* [Aim]
Reproduce, word for word, only the lines from the one containing "Subject: adipose tissue." through the one containing "Given the image: H&E-stained", both included.

___ Listed entries

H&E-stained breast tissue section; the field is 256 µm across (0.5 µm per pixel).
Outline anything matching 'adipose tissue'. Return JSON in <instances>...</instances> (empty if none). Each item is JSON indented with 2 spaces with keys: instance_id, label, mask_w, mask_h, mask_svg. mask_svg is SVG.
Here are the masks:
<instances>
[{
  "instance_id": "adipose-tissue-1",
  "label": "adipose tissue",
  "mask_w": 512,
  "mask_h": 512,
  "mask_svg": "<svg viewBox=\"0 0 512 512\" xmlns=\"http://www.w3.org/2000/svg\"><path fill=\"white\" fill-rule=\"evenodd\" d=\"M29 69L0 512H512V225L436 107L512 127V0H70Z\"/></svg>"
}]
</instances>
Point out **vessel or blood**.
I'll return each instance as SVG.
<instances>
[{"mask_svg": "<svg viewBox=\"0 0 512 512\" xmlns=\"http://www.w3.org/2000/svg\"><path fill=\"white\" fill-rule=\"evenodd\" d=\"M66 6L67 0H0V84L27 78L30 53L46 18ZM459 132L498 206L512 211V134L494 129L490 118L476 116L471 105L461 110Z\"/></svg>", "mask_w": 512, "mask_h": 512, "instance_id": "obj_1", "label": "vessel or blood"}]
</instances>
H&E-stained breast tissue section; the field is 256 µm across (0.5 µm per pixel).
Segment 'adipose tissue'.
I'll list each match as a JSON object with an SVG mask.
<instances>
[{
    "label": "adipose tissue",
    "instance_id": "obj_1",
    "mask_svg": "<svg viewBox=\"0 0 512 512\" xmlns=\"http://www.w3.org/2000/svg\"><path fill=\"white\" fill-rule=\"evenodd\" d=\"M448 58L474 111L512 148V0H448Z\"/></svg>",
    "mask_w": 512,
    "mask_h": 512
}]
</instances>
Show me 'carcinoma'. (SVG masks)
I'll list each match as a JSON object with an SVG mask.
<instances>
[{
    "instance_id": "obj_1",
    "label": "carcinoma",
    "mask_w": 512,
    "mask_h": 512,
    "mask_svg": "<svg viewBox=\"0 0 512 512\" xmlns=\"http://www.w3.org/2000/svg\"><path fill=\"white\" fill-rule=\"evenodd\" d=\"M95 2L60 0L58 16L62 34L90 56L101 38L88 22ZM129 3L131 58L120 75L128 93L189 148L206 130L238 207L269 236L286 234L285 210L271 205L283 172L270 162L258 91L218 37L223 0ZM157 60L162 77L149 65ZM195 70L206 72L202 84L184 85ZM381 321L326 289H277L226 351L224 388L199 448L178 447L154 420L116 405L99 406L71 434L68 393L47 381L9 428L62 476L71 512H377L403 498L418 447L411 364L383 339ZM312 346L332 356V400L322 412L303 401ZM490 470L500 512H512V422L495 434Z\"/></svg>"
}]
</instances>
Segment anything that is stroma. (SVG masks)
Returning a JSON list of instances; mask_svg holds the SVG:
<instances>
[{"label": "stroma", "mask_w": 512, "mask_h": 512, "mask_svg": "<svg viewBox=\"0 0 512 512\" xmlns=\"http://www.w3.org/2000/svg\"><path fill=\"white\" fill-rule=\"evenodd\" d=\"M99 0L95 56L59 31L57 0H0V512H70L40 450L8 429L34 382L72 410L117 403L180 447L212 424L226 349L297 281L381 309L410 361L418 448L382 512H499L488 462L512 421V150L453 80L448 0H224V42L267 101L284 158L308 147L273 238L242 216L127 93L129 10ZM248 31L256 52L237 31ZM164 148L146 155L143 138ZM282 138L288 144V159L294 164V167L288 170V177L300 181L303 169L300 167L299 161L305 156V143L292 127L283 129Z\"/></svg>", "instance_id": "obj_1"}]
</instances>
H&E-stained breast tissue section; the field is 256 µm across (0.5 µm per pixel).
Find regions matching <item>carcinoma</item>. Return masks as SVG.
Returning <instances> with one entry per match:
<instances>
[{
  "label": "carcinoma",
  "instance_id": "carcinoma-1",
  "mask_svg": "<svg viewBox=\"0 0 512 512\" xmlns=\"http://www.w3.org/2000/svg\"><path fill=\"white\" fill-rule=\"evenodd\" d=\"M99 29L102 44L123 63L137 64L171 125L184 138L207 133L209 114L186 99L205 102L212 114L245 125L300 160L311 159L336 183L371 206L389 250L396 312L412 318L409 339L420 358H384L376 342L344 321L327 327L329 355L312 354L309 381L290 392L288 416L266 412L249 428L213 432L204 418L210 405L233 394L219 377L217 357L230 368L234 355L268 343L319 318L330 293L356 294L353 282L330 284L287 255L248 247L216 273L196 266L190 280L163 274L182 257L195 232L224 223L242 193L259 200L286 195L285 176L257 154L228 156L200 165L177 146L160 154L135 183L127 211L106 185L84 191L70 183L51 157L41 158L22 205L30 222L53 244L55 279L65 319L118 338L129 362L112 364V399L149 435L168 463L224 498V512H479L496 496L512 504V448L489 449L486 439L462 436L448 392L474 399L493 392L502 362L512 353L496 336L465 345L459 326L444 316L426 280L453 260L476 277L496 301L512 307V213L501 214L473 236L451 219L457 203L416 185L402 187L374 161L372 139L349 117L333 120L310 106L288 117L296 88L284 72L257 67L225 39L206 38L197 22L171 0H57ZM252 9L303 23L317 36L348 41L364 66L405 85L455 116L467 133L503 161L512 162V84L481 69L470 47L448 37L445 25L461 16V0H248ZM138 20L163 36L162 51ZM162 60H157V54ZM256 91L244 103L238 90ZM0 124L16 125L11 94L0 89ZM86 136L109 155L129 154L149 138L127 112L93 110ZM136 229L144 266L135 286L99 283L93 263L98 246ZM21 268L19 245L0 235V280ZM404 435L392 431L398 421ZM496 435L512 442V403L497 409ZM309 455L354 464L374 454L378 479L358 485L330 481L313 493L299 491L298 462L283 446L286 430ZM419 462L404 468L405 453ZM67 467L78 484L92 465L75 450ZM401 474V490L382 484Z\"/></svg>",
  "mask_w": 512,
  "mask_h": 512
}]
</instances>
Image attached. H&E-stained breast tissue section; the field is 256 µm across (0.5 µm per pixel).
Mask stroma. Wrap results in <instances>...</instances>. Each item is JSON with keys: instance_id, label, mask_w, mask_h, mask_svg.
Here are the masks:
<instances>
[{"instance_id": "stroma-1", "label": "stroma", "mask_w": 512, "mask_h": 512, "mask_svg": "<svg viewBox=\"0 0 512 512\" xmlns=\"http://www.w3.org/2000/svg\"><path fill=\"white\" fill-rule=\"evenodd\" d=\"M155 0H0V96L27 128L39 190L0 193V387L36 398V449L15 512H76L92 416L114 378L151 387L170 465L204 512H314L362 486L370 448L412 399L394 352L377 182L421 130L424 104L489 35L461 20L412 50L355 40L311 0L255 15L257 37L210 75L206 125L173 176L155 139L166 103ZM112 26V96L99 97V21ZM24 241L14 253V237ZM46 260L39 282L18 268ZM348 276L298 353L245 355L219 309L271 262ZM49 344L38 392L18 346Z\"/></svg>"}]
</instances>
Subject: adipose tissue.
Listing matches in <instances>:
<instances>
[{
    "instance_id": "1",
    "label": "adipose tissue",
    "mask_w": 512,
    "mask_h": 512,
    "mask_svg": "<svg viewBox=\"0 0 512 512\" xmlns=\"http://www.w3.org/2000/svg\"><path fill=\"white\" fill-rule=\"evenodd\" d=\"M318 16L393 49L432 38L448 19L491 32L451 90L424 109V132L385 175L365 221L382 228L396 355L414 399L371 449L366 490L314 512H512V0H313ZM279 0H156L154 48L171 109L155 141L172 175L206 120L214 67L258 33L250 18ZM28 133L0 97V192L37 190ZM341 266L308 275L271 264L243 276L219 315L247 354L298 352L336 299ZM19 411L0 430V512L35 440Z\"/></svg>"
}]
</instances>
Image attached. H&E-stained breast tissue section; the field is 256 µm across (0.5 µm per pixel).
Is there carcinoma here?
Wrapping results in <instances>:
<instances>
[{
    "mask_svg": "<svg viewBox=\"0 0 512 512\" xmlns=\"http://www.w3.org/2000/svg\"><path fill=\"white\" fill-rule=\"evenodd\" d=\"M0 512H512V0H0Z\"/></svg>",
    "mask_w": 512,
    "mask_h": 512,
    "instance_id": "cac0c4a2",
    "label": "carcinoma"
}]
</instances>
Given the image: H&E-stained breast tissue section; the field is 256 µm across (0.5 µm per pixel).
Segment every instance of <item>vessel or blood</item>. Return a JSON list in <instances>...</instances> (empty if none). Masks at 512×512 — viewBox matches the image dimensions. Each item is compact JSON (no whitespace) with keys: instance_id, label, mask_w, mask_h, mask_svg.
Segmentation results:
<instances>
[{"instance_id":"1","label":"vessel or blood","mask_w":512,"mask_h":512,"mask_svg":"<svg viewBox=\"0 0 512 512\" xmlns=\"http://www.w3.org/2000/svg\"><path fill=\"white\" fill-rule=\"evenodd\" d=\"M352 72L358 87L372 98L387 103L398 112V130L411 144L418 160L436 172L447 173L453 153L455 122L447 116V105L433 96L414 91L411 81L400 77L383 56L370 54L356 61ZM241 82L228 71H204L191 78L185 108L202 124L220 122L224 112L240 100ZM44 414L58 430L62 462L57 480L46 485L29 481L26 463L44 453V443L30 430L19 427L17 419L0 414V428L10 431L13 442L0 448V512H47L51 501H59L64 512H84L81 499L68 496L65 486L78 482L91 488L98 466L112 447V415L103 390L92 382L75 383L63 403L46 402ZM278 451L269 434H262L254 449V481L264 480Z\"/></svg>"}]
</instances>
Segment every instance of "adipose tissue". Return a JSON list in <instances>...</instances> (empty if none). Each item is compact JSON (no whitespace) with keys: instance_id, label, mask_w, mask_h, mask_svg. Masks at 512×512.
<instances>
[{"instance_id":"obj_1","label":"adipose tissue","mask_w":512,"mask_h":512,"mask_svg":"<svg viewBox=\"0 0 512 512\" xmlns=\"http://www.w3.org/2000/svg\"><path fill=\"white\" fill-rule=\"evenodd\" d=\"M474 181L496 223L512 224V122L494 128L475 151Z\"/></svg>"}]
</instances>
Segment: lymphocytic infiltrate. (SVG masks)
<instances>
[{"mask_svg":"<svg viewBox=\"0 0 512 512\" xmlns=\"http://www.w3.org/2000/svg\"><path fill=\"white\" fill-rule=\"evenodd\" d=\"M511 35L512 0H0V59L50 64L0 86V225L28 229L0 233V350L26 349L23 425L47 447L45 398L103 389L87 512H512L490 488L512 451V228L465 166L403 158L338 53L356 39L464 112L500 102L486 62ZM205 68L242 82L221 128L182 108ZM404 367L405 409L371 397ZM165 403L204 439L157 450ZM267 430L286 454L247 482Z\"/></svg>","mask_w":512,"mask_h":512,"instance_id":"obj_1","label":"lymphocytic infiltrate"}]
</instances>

______

* [Exercise output]
Subject: adipose tissue.
Listing matches in <instances>:
<instances>
[{
    "instance_id": "1",
    "label": "adipose tissue",
    "mask_w": 512,
    "mask_h": 512,
    "mask_svg": "<svg viewBox=\"0 0 512 512\" xmlns=\"http://www.w3.org/2000/svg\"><path fill=\"white\" fill-rule=\"evenodd\" d=\"M318 16L393 49L432 38L448 19L491 32L451 90L424 109V132L385 175L365 221L382 228L396 355L414 399L371 449L366 490L314 512H512V0H313ZM279 0H156L154 48L171 109L155 141L172 175L206 120L214 67L258 33L250 18ZM28 133L0 97V192L37 190ZM341 266L308 275L271 264L243 276L219 315L247 354L298 352L336 299ZM19 411L0 430V512L35 440Z\"/></svg>"
}]
</instances>
Image attached. H&E-stained breast tissue section; the field is 256 µm across (0.5 µm per pixel).
Is there carcinoma here?
Wrapping results in <instances>:
<instances>
[{
    "mask_svg": "<svg viewBox=\"0 0 512 512\" xmlns=\"http://www.w3.org/2000/svg\"><path fill=\"white\" fill-rule=\"evenodd\" d=\"M0 512H512V0H0Z\"/></svg>",
    "mask_w": 512,
    "mask_h": 512,
    "instance_id": "cac0c4a2",
    "label": "carcinoma"
}]
</instances>
Given the image: H&E-stained breast tissue section; the field is 256 µm across (0.5 µm per pixel).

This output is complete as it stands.